-------- DATA SHOWN --------

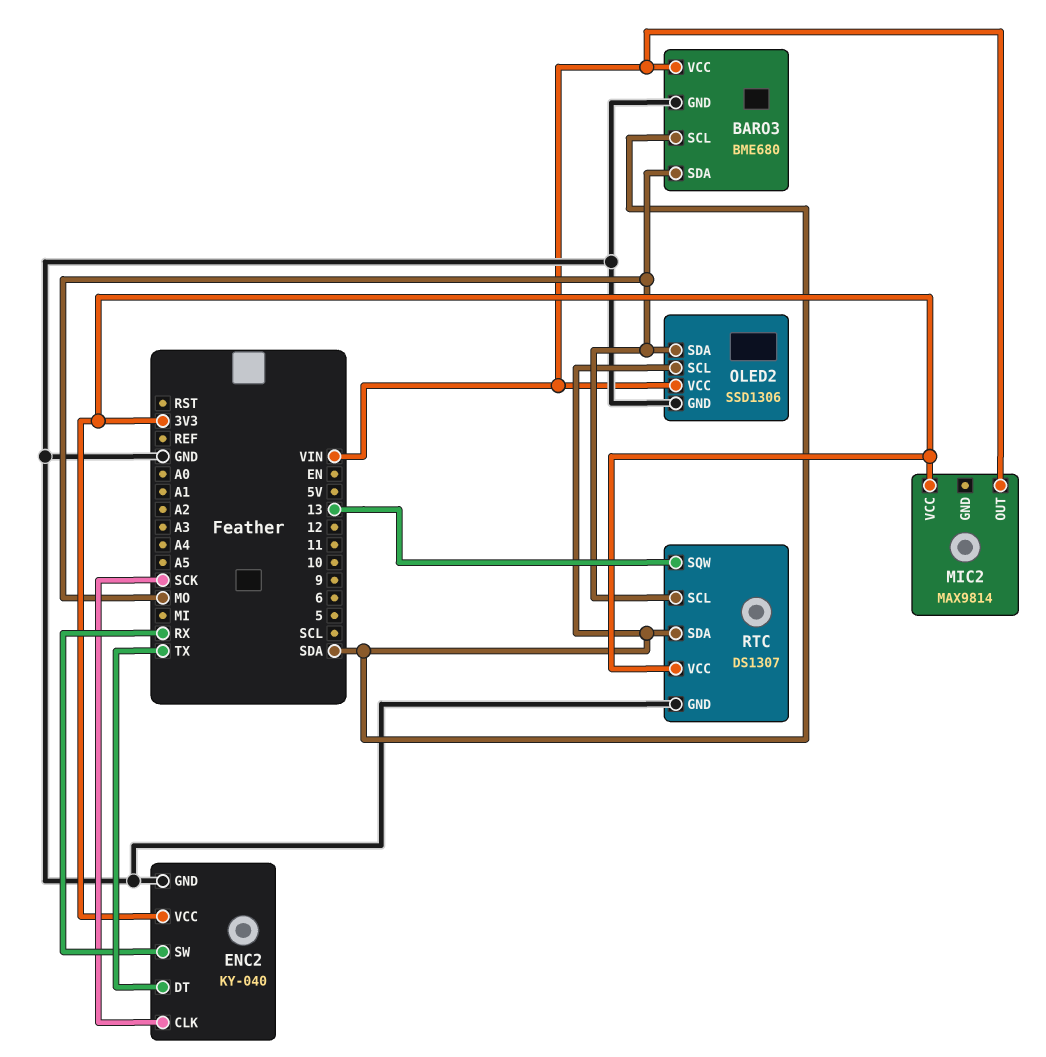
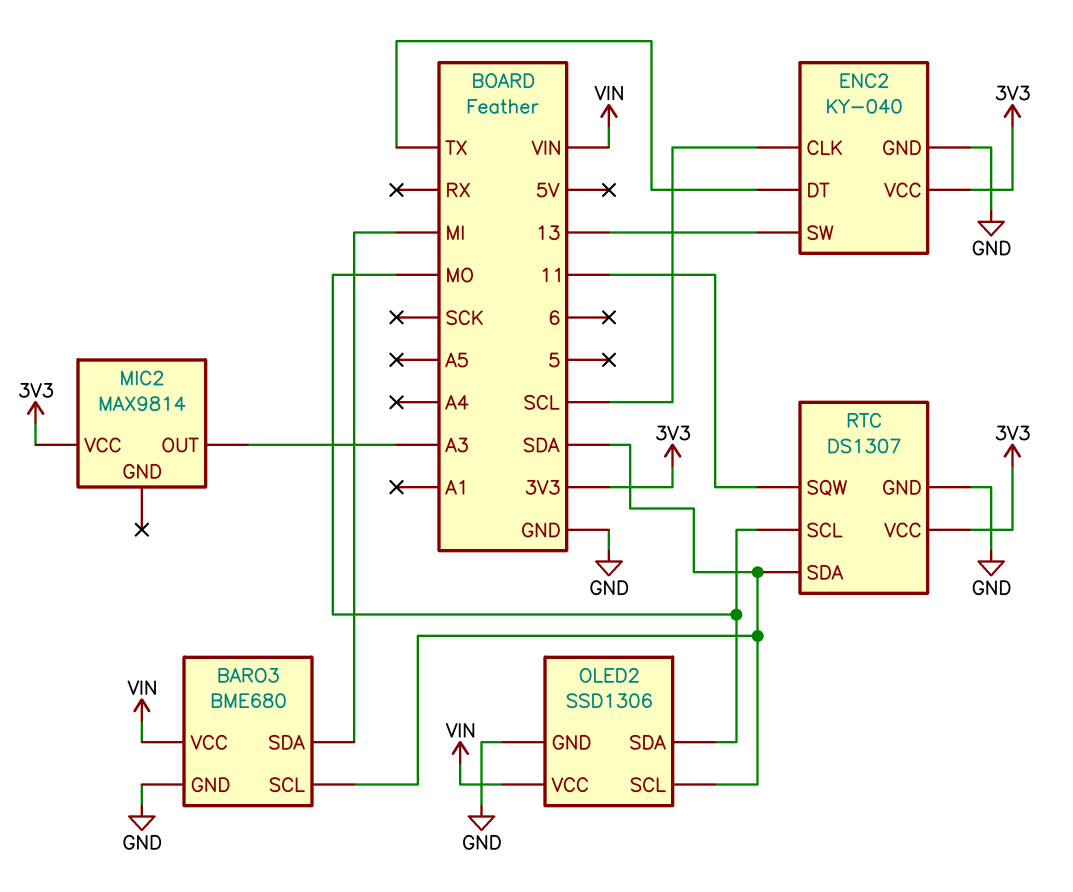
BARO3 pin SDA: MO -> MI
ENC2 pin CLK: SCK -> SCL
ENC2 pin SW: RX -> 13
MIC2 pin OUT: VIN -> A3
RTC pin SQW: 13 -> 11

--------
-------- DATA SHOWN --------

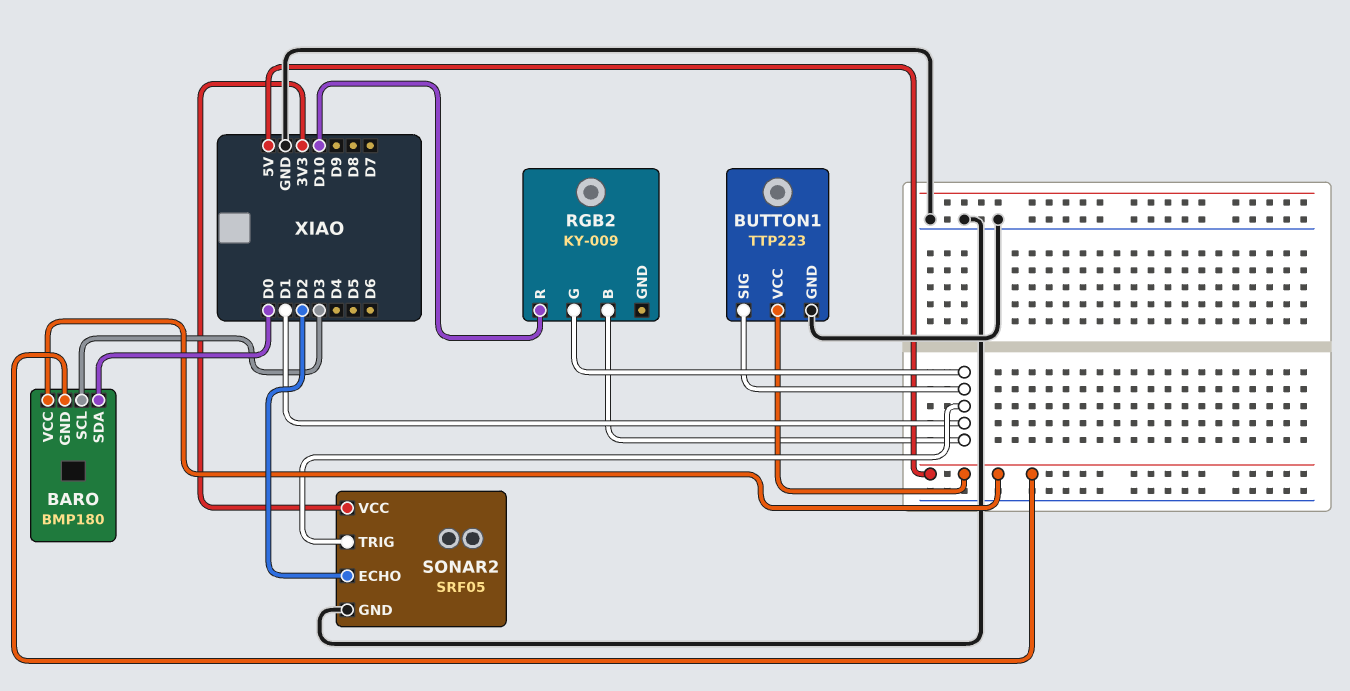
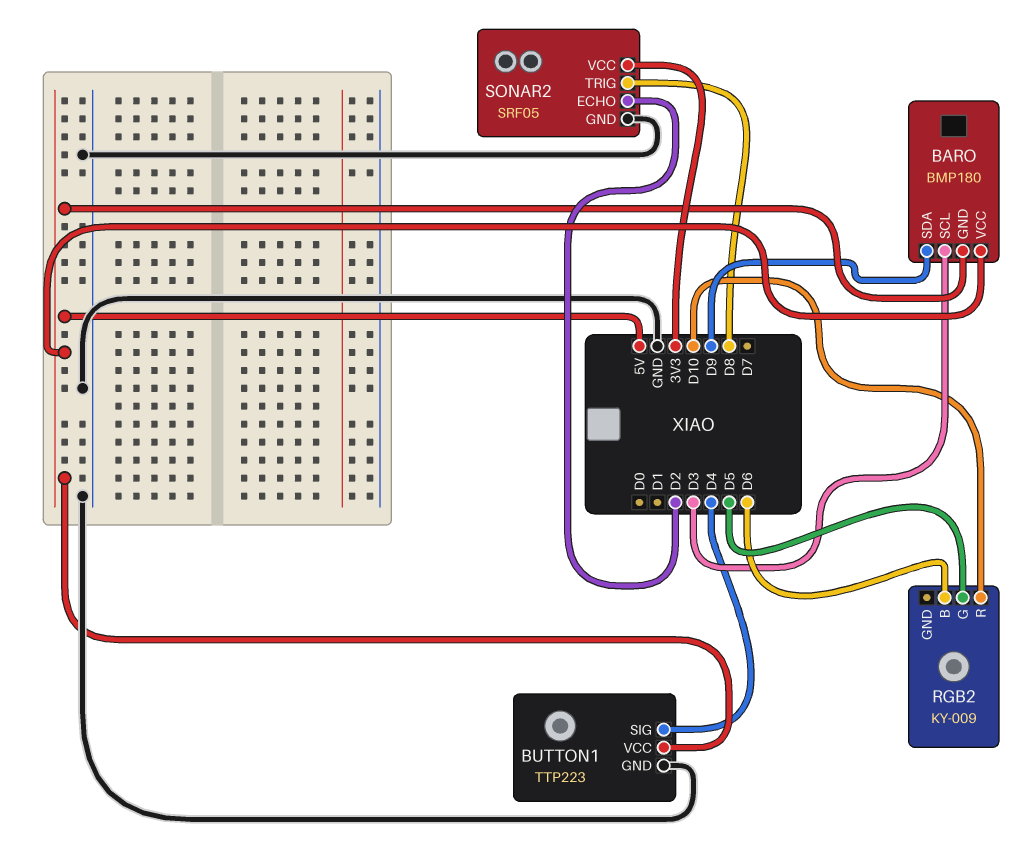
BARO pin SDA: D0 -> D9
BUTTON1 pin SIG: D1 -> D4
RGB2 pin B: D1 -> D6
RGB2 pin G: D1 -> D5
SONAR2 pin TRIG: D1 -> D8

--------
-------- DATA SHOWN --------

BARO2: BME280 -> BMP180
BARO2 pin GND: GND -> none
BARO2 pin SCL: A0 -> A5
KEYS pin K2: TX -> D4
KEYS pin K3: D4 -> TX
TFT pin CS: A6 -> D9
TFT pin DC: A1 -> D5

--------

● **TASK ITEM**: Reproduce the lines of the entries above from the one with "BARO2 pin GND: GND -> none" to the one with "TFT pin DC: A1 -> D5", both included, exactly and without any other line.

● **WRITTEN RESPONSE**:
BARO2 pin GND: GND -> none
BARO2 pin SCL: A0 -> A5
KEYS pin K2: TX -> D4
KEYS pin K3: D4 -> TX
TFT pin CS: A6 -> D9
TFT pin DC: A1 -> D5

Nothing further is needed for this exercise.